DATA FOR REVIEW: Begin

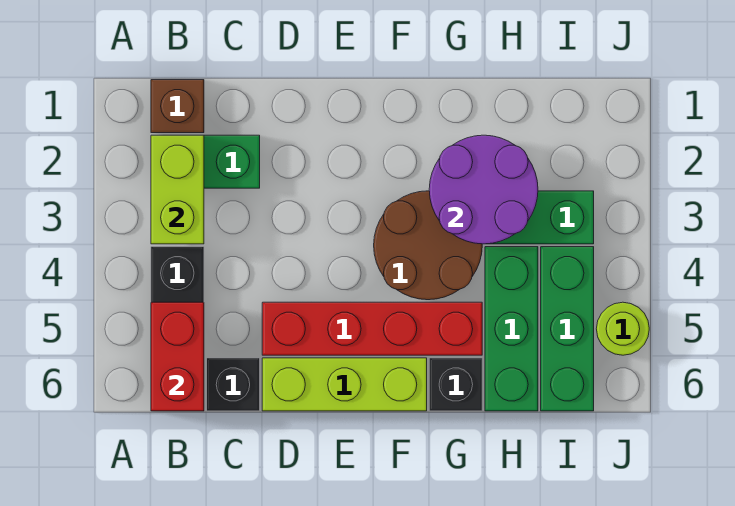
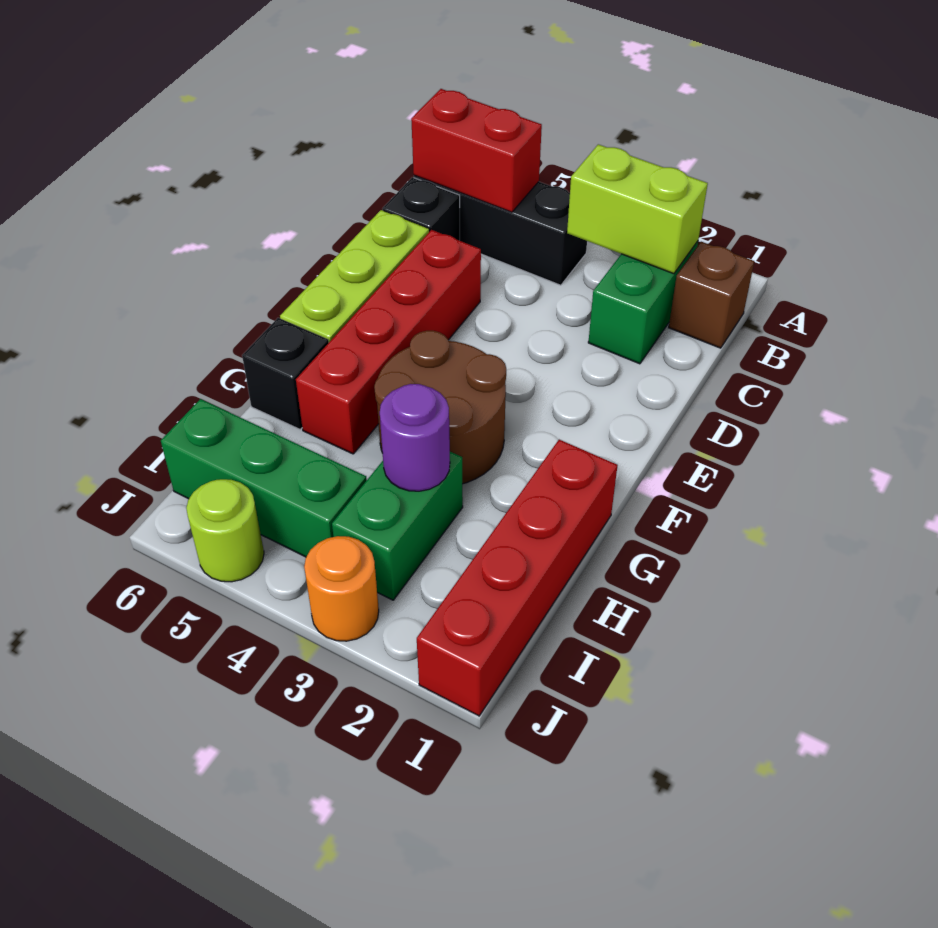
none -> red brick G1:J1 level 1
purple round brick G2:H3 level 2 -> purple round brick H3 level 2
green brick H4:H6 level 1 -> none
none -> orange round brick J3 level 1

DATA FOR REVIEW: End
DATA FOR REVIEW: Begin

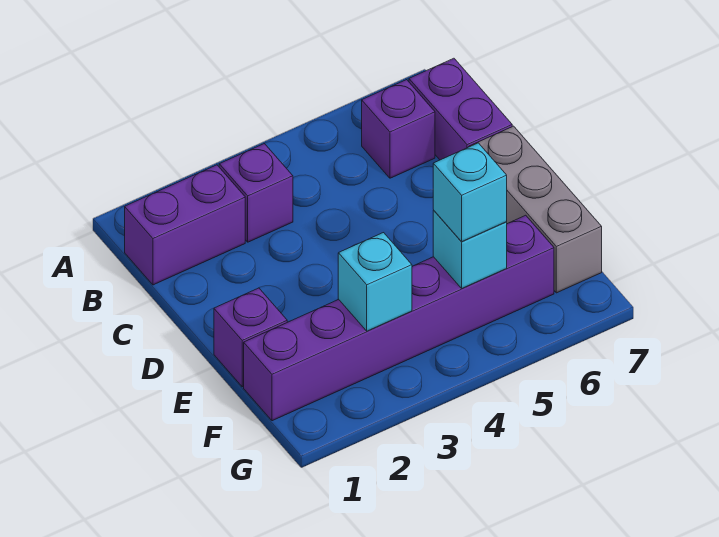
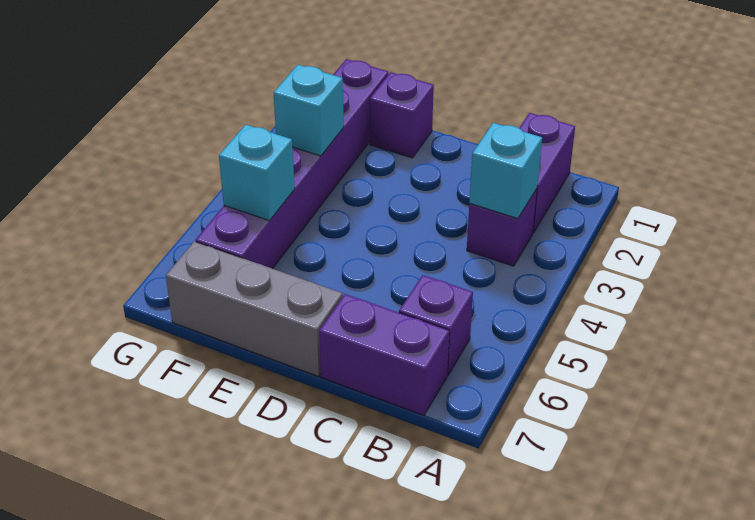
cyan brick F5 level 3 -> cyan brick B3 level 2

DATA FOR REVIEW: End

§ **WORK TO BE COMPLETED**:
Once you reach the line with "none -> red brick G1:J1 level 1" in the data above, copy it and every line after it exactly, up to and including the line with "none -> orange round brick J3 level 1".

§ **TASK ANSWER**:
none -> red brick G1:J1 level 1
purple round brick G2:H3 level 2 -> purple round brick H3 level 2
green brick H4:H6 level 1 -> none
none -> orange round brick J3 level 1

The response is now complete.